---- MATERIAL FOR THE TASK
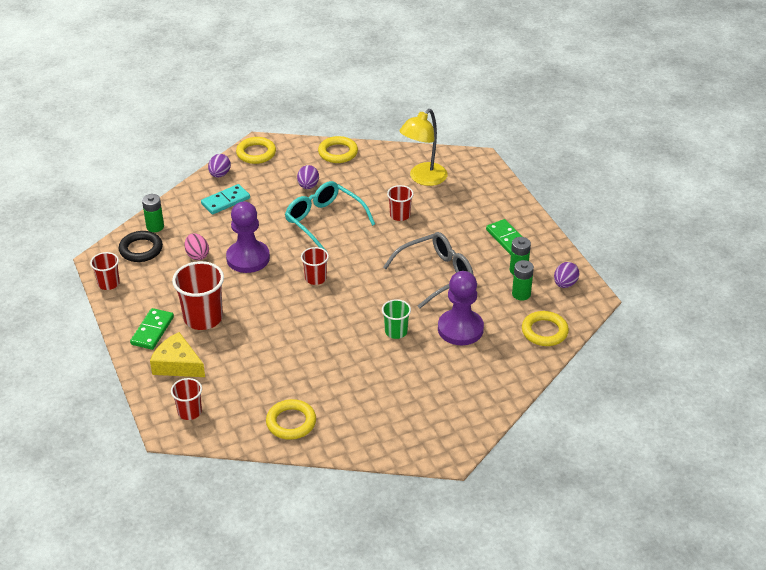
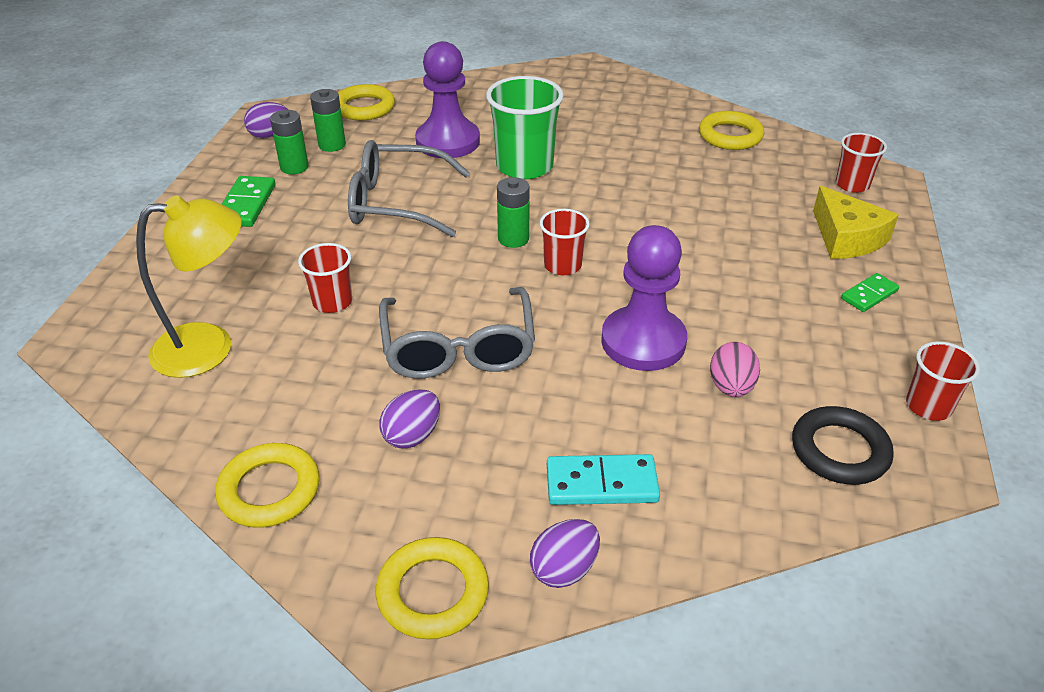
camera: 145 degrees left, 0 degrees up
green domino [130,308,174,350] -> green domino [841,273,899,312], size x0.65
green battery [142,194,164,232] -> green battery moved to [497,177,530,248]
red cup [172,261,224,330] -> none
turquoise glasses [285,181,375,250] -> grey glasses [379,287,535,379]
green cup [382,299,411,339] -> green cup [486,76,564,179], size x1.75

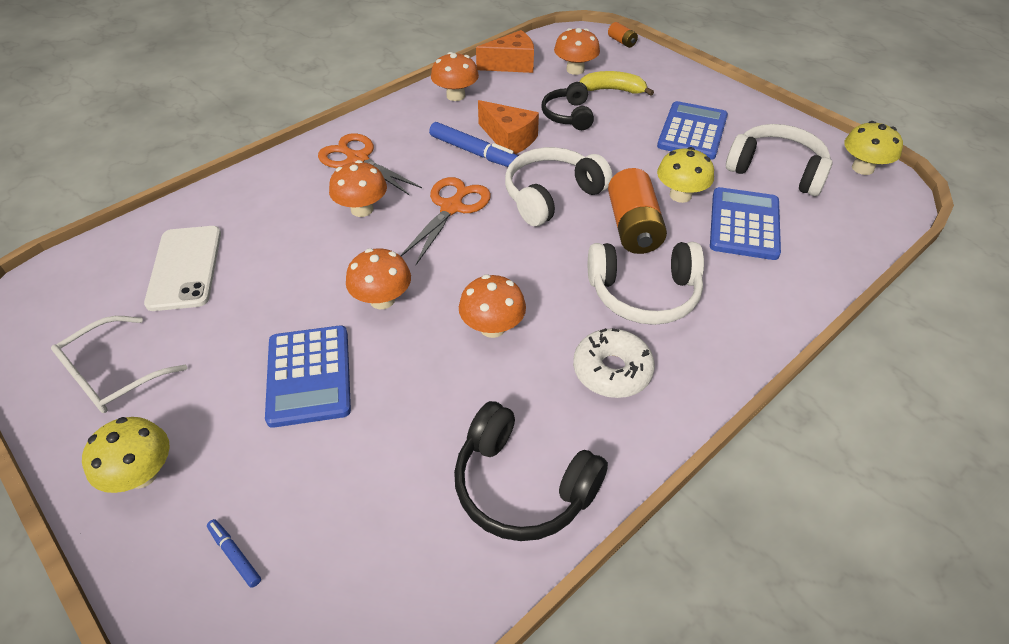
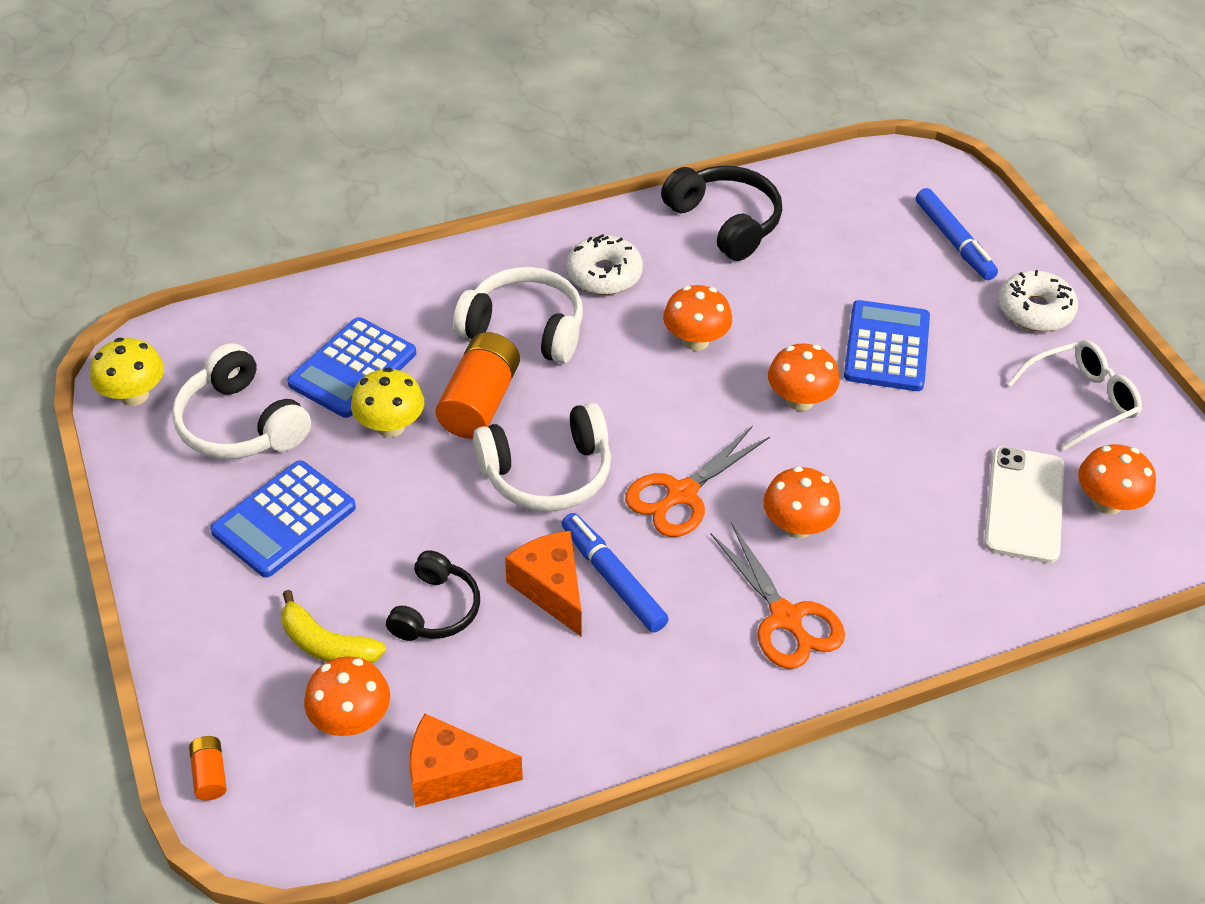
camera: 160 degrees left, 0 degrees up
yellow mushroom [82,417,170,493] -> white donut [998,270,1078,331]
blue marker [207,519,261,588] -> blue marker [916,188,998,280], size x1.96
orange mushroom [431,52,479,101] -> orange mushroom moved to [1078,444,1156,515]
--------
— TO-DO ITEM —
From the data above, pick out each line containing "green" and copy it.

— TASK SOLUTION —
green domino [130,308,174,350] -> green domino [841,273,899,312], size x0.65
green battery [142,194,164,232] -> green battery moved to [497,177,530,248]
green cup [382,299,411,339] -> green cup [486,76,564,179], size x1.75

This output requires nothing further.